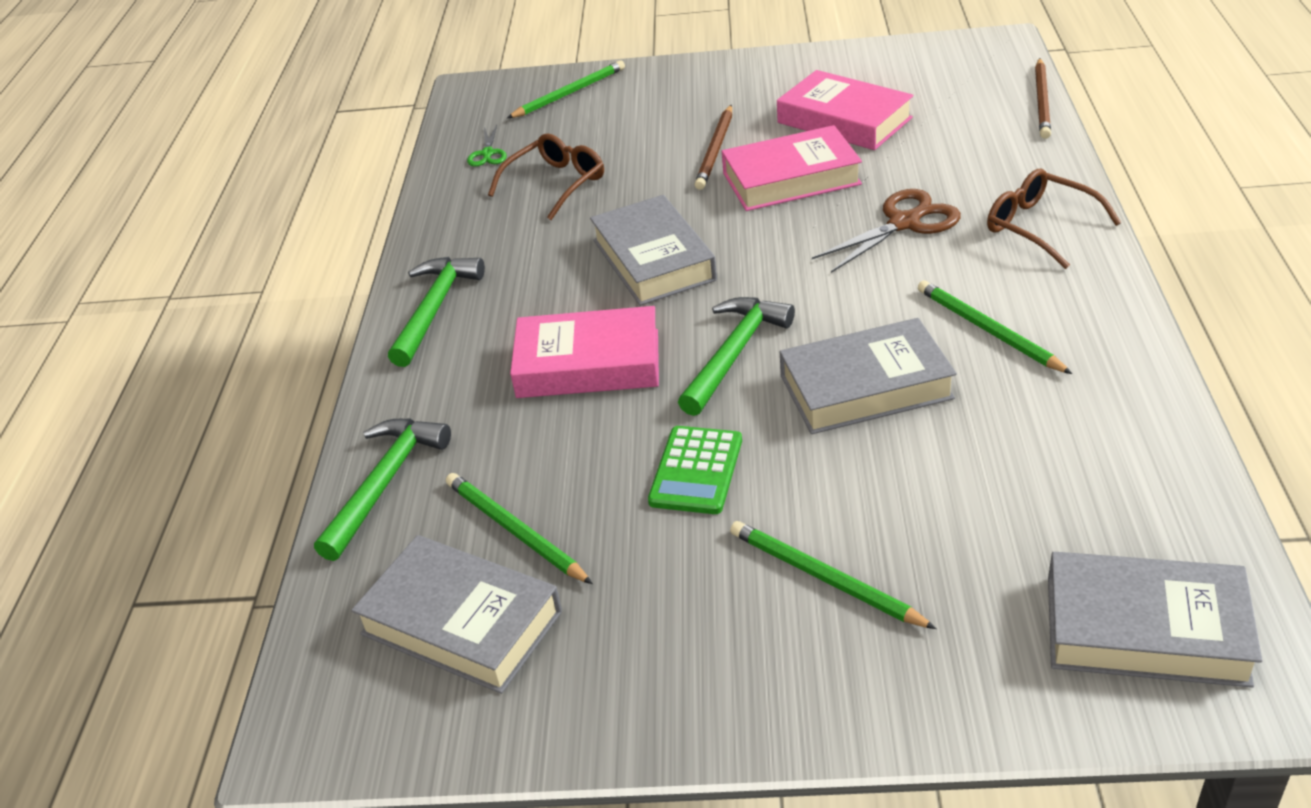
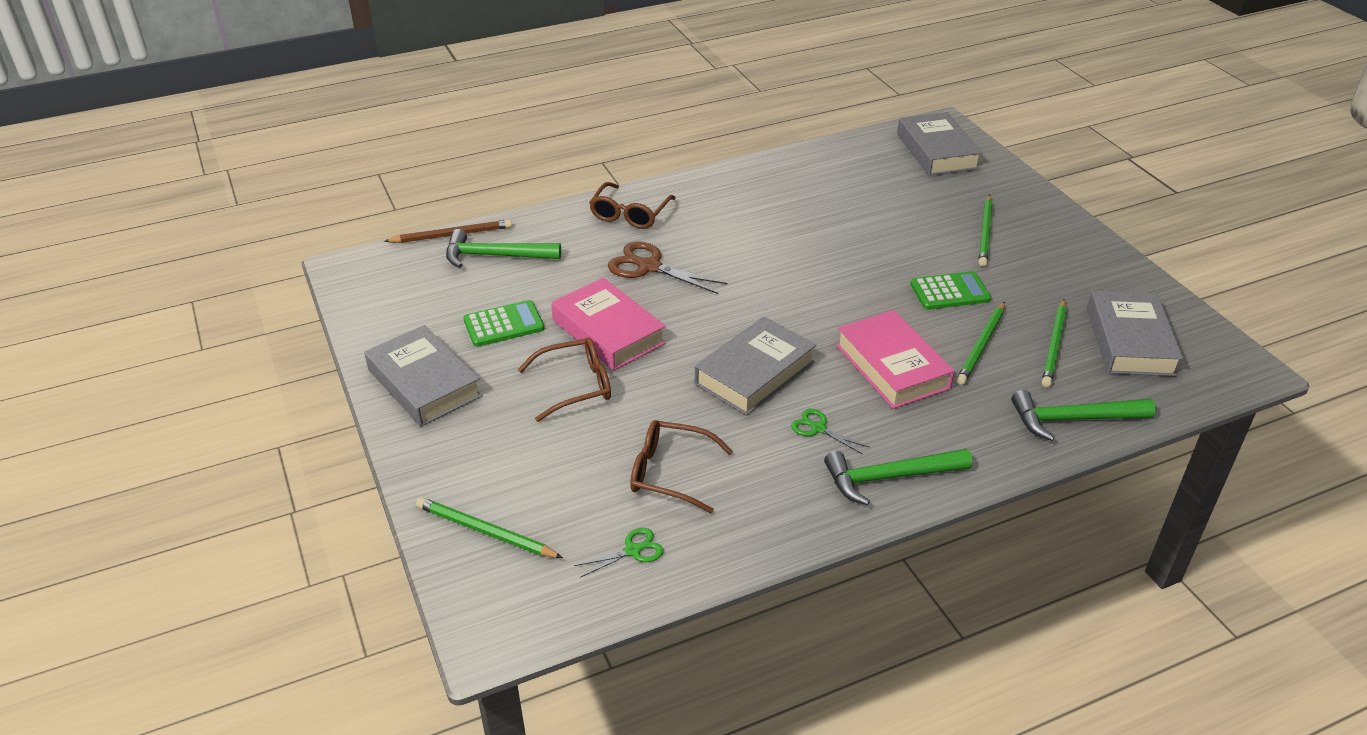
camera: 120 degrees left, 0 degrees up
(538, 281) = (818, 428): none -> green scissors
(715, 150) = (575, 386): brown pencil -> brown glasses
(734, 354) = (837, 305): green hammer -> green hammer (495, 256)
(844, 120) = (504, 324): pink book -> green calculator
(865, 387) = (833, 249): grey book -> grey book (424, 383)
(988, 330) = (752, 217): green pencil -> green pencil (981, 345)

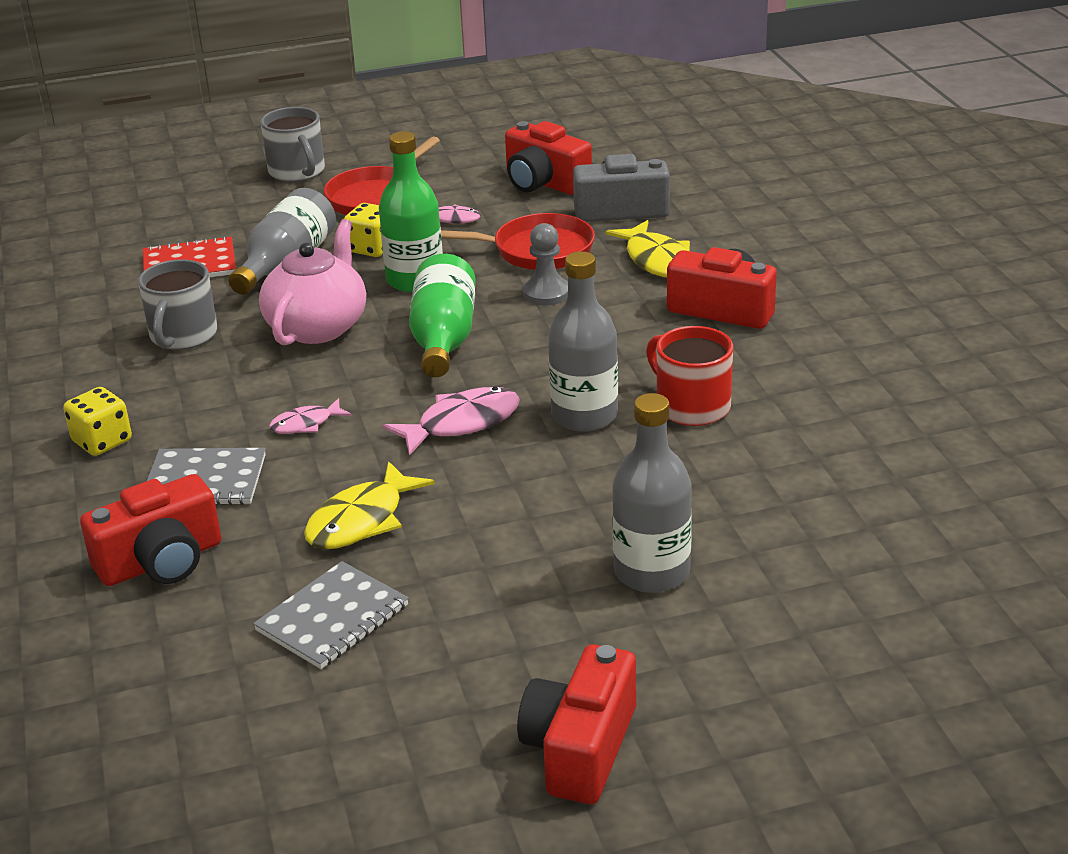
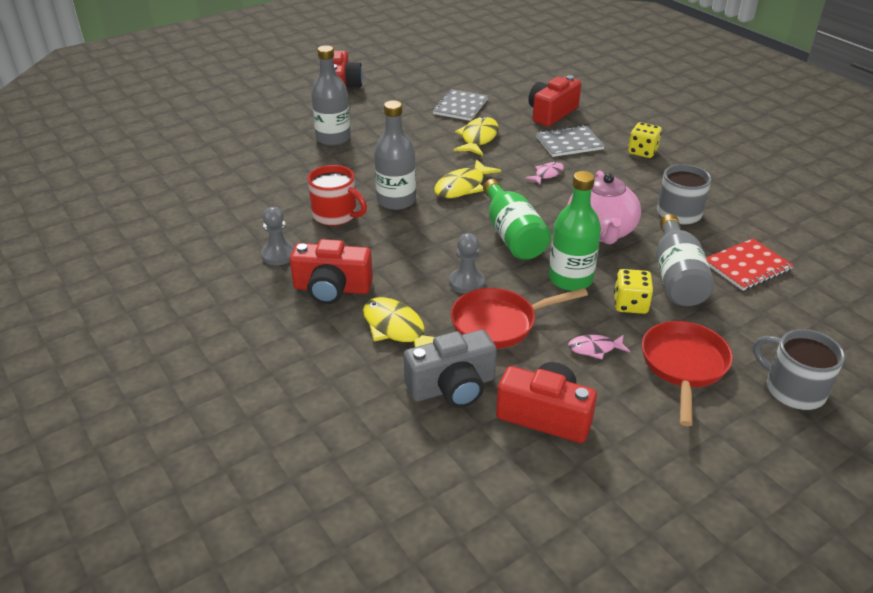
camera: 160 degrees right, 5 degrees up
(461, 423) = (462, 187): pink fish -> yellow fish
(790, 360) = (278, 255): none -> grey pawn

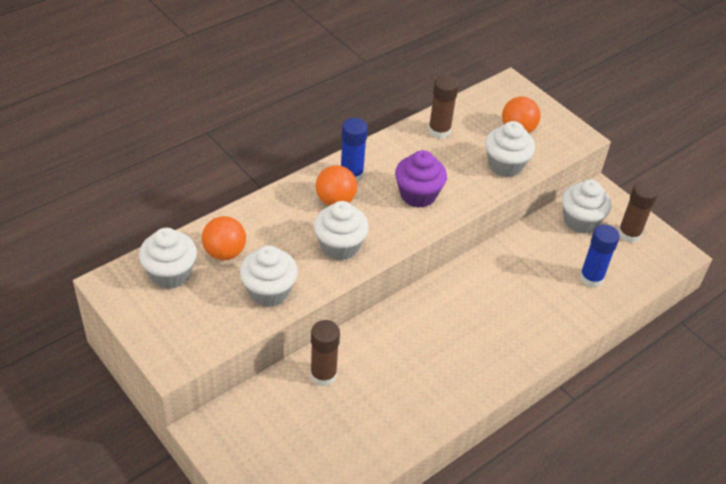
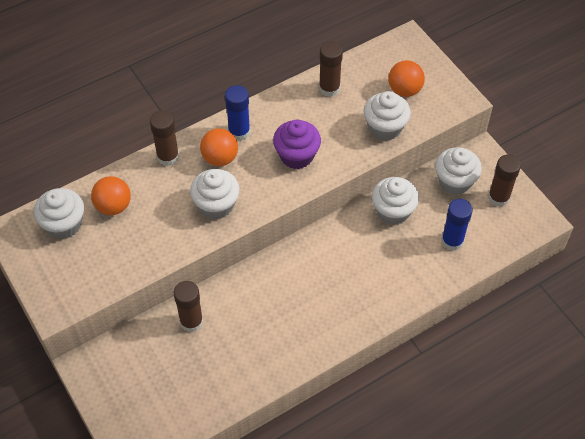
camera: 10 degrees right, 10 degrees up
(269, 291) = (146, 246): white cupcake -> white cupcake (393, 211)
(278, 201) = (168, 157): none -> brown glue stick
━━━━━━━━
◆ **Directions for this task**
State the number of lines in the preceding entries that include the word "camera". Provide nothing else.

◆ **Output for this exercise**
3